- Records from a data source
[Start of Attachment]

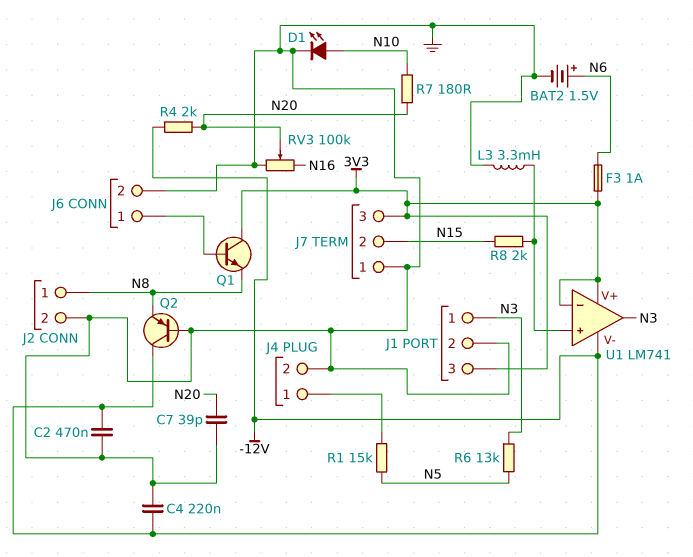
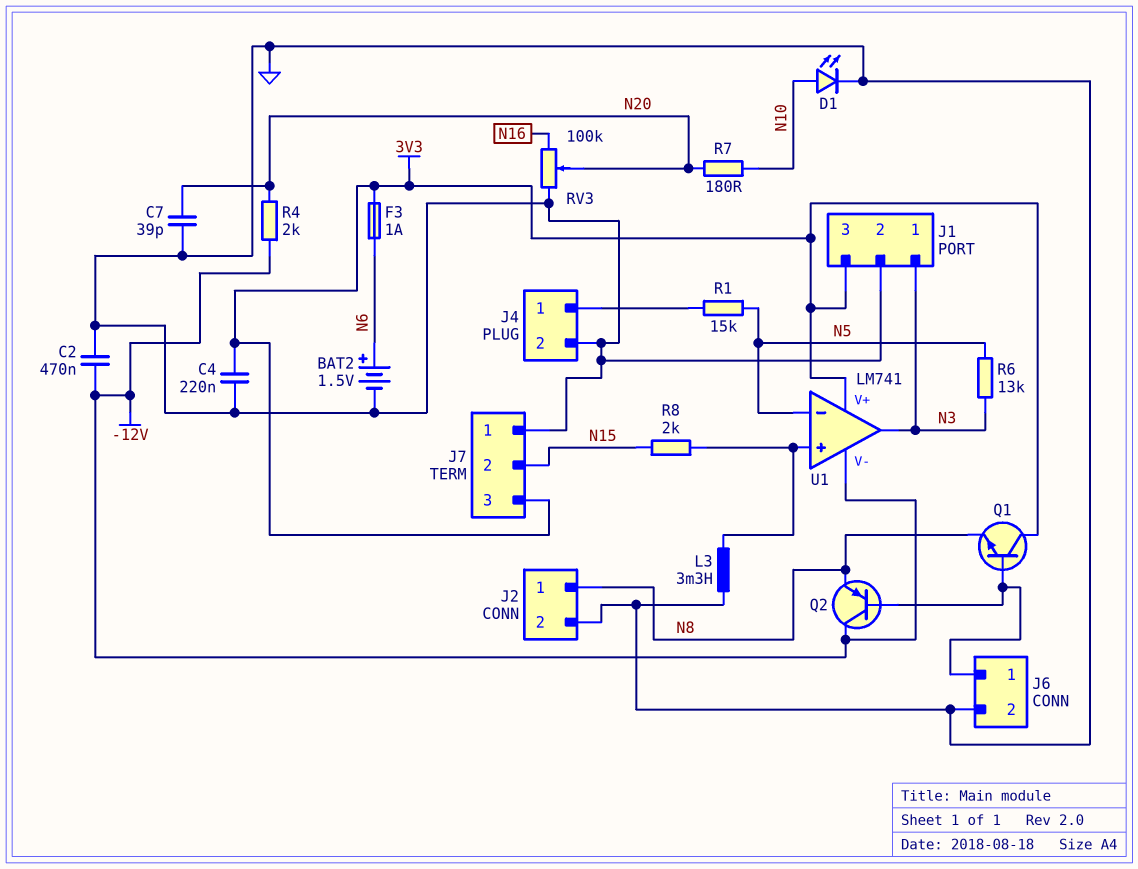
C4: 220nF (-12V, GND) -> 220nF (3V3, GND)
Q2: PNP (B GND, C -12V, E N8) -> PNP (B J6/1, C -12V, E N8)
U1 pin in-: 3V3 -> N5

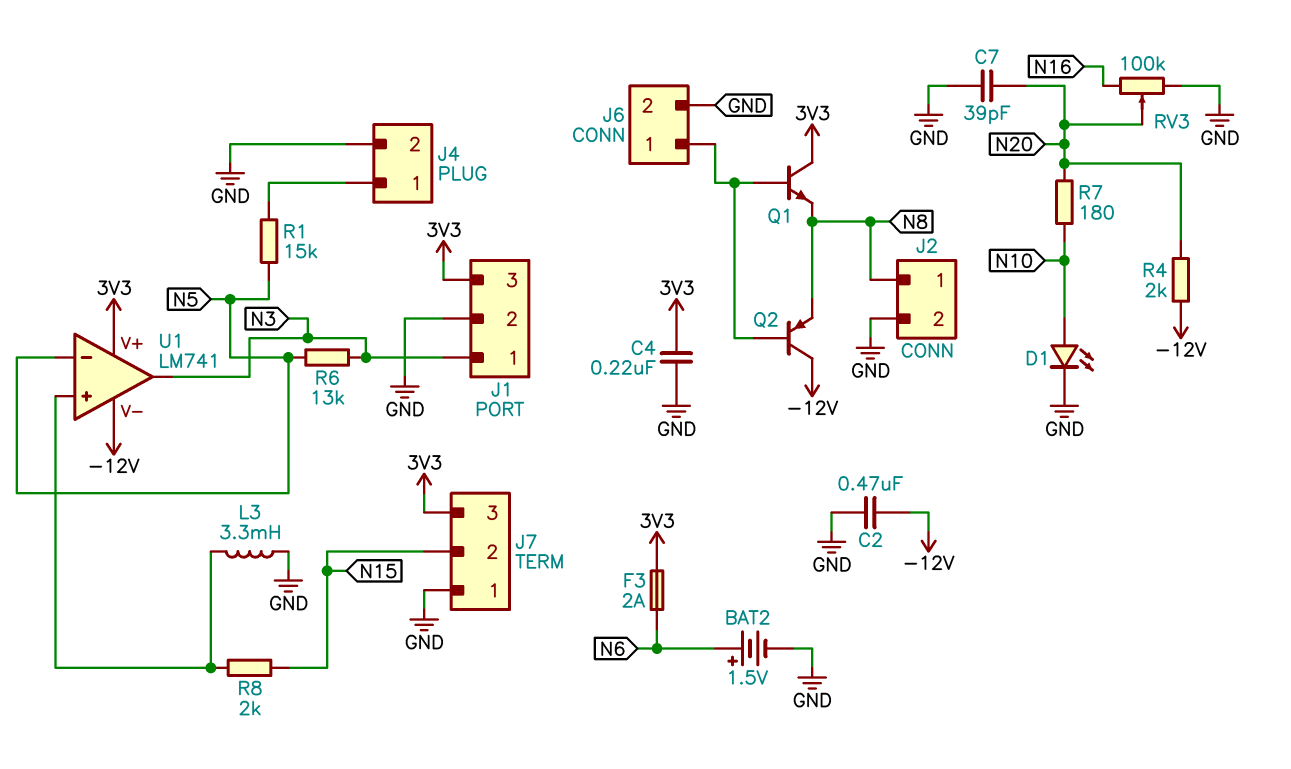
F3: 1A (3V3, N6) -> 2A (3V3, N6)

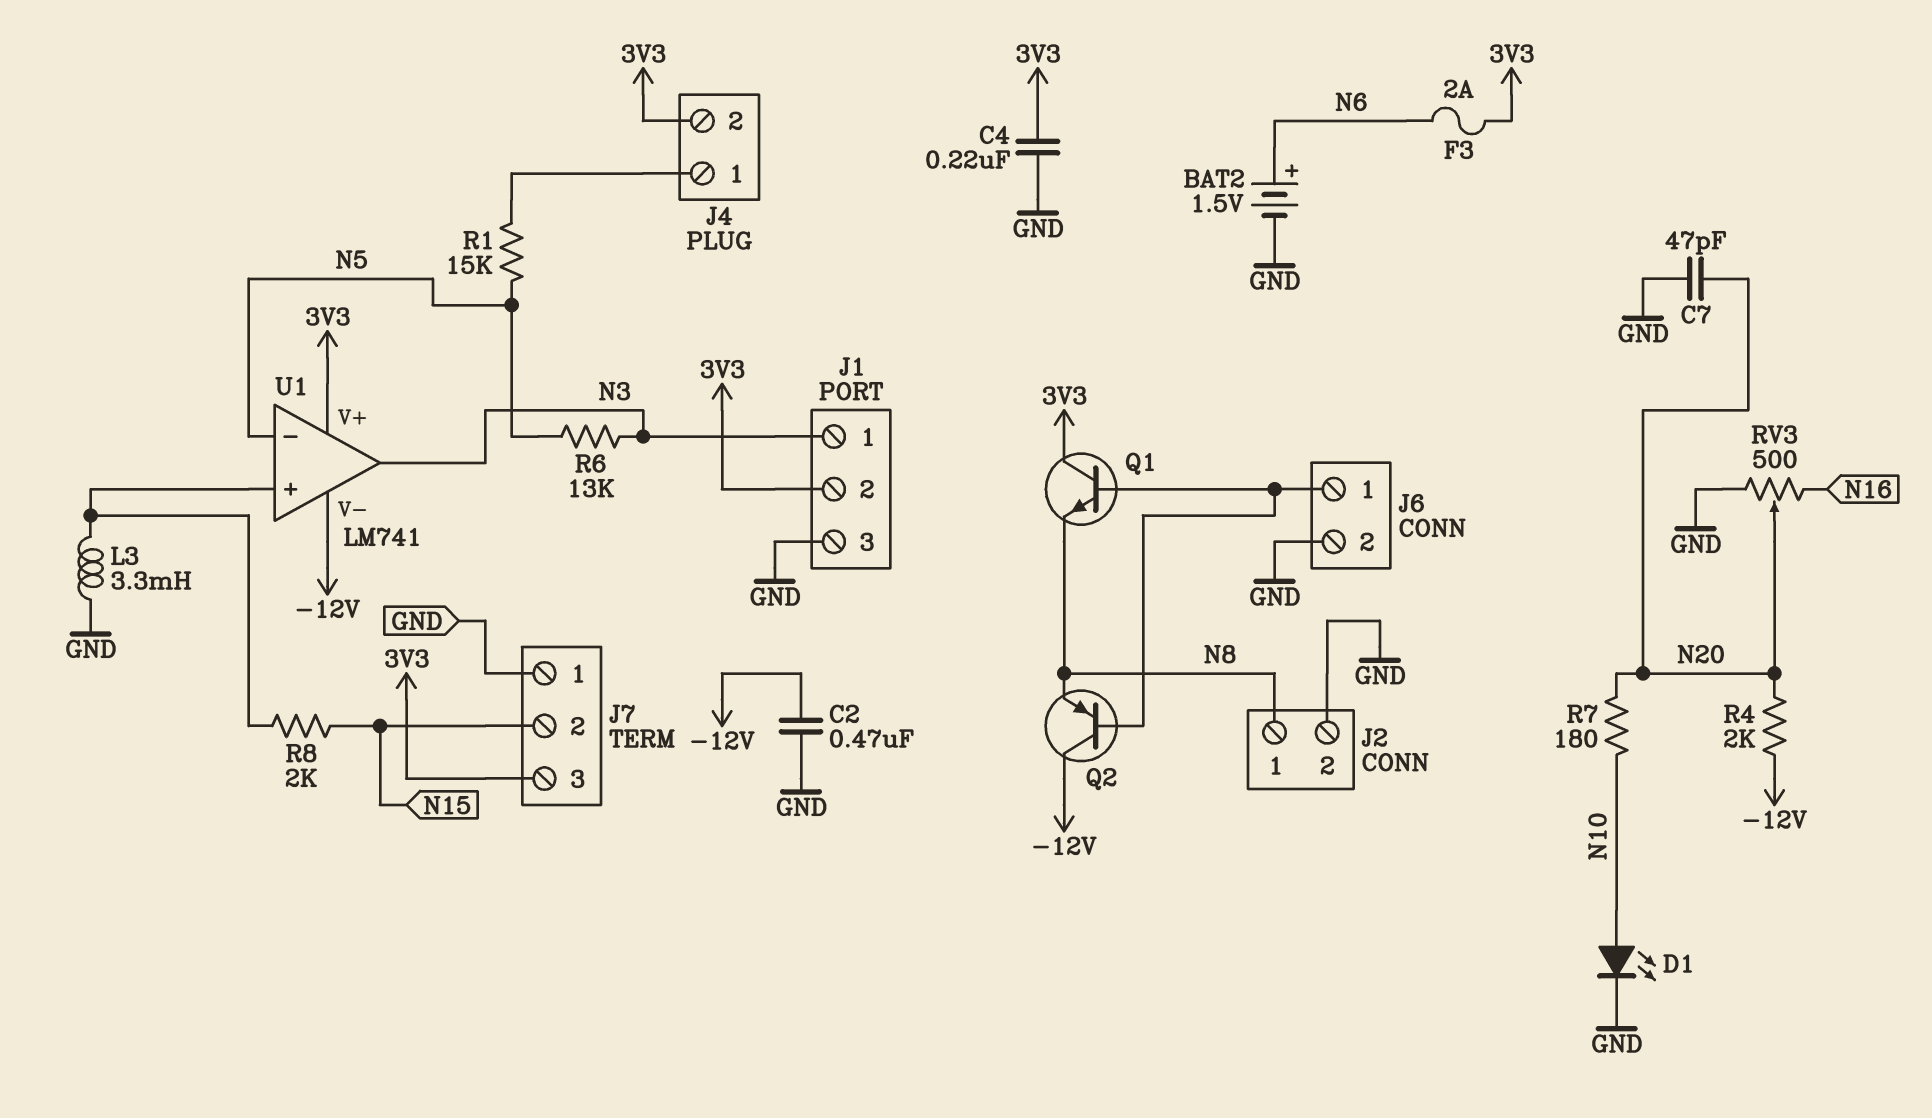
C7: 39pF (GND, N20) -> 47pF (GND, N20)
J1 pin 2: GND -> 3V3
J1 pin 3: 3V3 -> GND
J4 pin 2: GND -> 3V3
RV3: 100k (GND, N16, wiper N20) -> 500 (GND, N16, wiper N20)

[End of Attachment]

- Aim of the exercise
Please print all the lines above exactly as given and leave out every picture.

- Answer to the exercise
C4: 220nF (-12V, GND) -> 220nF (3V3, GND)
Q2: PNP (B GND, C -12V, E N8) -> PNP (B J6/1, C -12V, E N8)
U1 pin in-: 3V3 -> N5

F3: 1A (3V3, N6) -> 2A (3V3, N6)

C7: 39pF (GND, N20) -> 47pF (GND, N20)
J1 pin 2: GND -> 3V3
J1 pin 3: 3V3 -> GND
J4 pin 2: GND -> 3V3
RV3: 100k (GND, N16, wiper N20) -> 500 (GND, N16, wiper N20)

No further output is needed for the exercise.